Spatial reasoning data
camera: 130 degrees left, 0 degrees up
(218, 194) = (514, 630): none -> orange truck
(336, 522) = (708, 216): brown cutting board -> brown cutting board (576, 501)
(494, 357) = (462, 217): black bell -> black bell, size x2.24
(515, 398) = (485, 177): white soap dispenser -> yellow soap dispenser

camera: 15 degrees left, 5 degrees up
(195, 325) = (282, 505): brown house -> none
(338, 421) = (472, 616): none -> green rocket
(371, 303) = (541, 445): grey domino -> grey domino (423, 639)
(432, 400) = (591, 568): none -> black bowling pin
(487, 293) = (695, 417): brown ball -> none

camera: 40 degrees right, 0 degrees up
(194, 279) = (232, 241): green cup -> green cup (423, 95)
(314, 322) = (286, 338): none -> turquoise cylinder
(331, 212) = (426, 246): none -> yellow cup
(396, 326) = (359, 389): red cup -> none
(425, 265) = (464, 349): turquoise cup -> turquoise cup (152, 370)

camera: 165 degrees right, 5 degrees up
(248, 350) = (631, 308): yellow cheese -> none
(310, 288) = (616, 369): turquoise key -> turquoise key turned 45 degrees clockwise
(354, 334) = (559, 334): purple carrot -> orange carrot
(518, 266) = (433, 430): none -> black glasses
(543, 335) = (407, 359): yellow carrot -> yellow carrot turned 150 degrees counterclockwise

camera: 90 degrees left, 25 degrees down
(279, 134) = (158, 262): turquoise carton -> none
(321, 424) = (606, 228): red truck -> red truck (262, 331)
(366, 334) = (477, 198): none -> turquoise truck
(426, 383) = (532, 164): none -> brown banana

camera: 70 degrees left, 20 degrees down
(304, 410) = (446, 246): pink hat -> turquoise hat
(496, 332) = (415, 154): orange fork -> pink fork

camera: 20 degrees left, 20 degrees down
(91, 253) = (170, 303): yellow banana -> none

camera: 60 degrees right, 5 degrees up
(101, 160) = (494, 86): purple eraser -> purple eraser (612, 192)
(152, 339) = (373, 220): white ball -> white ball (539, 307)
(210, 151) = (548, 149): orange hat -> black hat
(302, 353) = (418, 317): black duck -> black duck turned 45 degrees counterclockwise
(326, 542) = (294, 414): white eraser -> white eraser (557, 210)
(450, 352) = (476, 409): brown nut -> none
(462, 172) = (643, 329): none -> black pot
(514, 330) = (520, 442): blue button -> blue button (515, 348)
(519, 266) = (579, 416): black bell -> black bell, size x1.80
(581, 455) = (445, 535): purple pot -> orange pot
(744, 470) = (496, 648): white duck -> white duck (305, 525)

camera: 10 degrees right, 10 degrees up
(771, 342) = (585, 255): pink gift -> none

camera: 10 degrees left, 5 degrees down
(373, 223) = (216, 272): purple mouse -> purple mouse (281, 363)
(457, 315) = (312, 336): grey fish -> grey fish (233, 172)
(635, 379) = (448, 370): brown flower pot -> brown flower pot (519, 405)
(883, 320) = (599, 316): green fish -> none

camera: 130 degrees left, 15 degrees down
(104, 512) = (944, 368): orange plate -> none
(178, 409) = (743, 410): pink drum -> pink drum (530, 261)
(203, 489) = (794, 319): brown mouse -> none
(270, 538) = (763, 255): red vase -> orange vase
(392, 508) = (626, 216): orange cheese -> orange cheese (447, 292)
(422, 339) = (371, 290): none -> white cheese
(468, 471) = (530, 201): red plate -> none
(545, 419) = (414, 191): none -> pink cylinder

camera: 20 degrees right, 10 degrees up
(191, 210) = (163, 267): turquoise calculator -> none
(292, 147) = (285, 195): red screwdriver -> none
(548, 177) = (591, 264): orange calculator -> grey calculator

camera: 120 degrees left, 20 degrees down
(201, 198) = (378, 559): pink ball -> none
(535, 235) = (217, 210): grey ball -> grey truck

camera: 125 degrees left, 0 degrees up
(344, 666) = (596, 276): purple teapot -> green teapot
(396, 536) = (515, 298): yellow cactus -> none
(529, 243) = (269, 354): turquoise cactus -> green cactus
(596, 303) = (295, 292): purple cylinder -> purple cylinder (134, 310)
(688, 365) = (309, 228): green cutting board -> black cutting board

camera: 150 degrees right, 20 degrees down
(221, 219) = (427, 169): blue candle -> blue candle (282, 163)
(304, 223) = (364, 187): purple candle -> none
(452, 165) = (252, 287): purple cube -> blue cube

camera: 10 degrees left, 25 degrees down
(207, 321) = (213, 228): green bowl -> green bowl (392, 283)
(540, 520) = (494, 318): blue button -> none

§ **WHAT THE TASK REQUIRES**: Nothing should be dropped. Retype each line above as it is.

§ **RESPONSE AREA**:
camera: 130 degrees left, 0 degrees up
(218, 194) = (514, 630): none -> orange truck
(336, 522) = (708, 216): brown cutting board -> brown cutting board (576, 501)
(494, 357) = (462, 217): black bell -> black bell, size x2.24
(515, 398) = (485, 177): white soap dispenser -> yellow soap dispenser

camera: 15 degrees left, 5 degrees up
(195, 325) = (282, 505): brown house -> none
(338, 421) = (472, 616): none -> green rocket
(371, 303) = (541, 445): grey domino -> grey domino (423, 639)
(432, 400) = (591, 568): none -> black bowling pin
(487, 293) = (695, 417): brown ball -> none

camera: 40 degrees right, 0 degrees up
(194, 279) = (232, 241): green cup -> green cup (423, 95)
(314, 322) = (286, 338): none -> turquoise cylinder
(331, 212) = (426, 246): none -> yellow cup
(396, 326) = (359, 389): red cup -> none
(425, 265) = (464, 349): turquoise cup -> turquoise cup (152, 370)

camera: 165 degrees right, 5 degrees up
(248, 350) = (631, 308): yellow cheese -> none
(310, 288) = (616, 369): turquoise key -> turquoise key turned 45 degrees clockwise
(354, 334) = (559, 334): purple carrot -> orange carrot
(518, 266) = (433, 430): none -> black glasses
(543, 335) = (407, 359): yellow carrot -> yellow carrot turned 150 degrees counterclockwise

camera: 90 degrees left, 25 degrees down
(279, 134) = (158, 262): turquoise carton -> none
(321, 424) = (606, 228): red truck -> red truck (262, 331)
(366, 334) = (477, 198): none -> turquoise truck
(426, 383) = (532, 164): none -> brown banana

camera: 70 degrees left, 20 degrees down
(304, 410) = (446, 246): pink hat -> turquoise hat
(496, 332) = (415, 154): orange fork -> pink fork

camera: 20 degrees left, 20 degrees down
(91, 253) = (170, 303): yellow banana -> none

camera: 60 degrees right, 5 degrees up
(101, 160) = (494, 86): purple eraser -> purple eraser (612, 192)
(152, 339) = (373, 220): white ball -> white ball (539, 307)
(210, 151) = (548, 149): orange hat -> black hat
(302, 353) = (418, 317): black duck -> black duck turned 45 degrees counterclockwise
(326, 542) = (294, 414): white eraser -> white eraser (557, 210)
(450, 352) = (476, 409): brown nut -> none
(462, 172) = (643, 329): none -> black pot
(514, 330) = (520, 442): blue button -> blue button (515, 348)
(519, 266) = (579, 416): black bell -> black bell, size x1.80
(581, 455) = (445, 535): purple pot -> orange pot
(744, 470) = (496, 648): white duck -> white duck (305, 525)

camera: 10 degrees right, 10 degrees up
(771, 342) = (585, 255): pink gift -> none

camera: 10 degrees left, 5 degrees down
(373, 223) = (216, 272): purple mouse -> purple mouse (281, 363)
(457, 315) = (312, 336): grey fish -> grey fish (233, 172)
(635, 379) = (448, 370): brown flower pot -> brown flower pot (519, 405)
(883, 320) = (599, 316): green fish -> none

camera: 130 degrees left, 15 degrees down
(104, 512) = (944, 368): orange plate -> none
(178, 409) = (743, 410): pink drum -> pink drum (530, 261)
(203, 489) = (794, 319): brown mouse -> none
(270, 538) = (763, 255): red vase -> orange vase
(392, 508) = (626, 216): orange cheese -> orange cheese (447, 292)
(422, 339) = (371, 290): none -> white cheese
(468, 471) = (530, 201): red plate -> none
(545, 419) = (414, 191): none -> pink cylinder

camera: 20 degrees right, 10 degrees up
(191, 210) = (163, 267): turquoise calculator -> none
(292, 147) = (285, 195): red screwdriver -> none
(548, 177) = (591, 264): orange calculator -> grey calculator

camera: 120 degrees left, 20 degrees down
(201, 198) = (378, 559): pink ball -> none
(535, 235) = (217, 210): grey ball -> grey truck

camera: 125 degrees left, 0 degrees up
(344, 666) = (596, 276): purple teapot -> green teapot
(396, 536) = (515, 298): yellow cactus -> none
(529, 243) = (269, 354): turquoise cactus -> green cactus
(596, 303) = (295, 292): purple cylinder -> purple cylinder (134, 310)
(688, 365) = (309, 228): green cutting board -> black cutting board

camera: 150 degrees right, 20 degrees down
(221, 219) = (427, 169): blue candle -> blue candle (282, 163)
(304, 223) = (364, 187): purple candle -> none
(452, 165) = (252, 287): purple cube -> blue cube

camera: 10 degrees left, 25 degrees down
(207, 321) = (213, 228): green bowl -> green bowl (392, 283)
(540, 520) = (494, 318): blue button -> none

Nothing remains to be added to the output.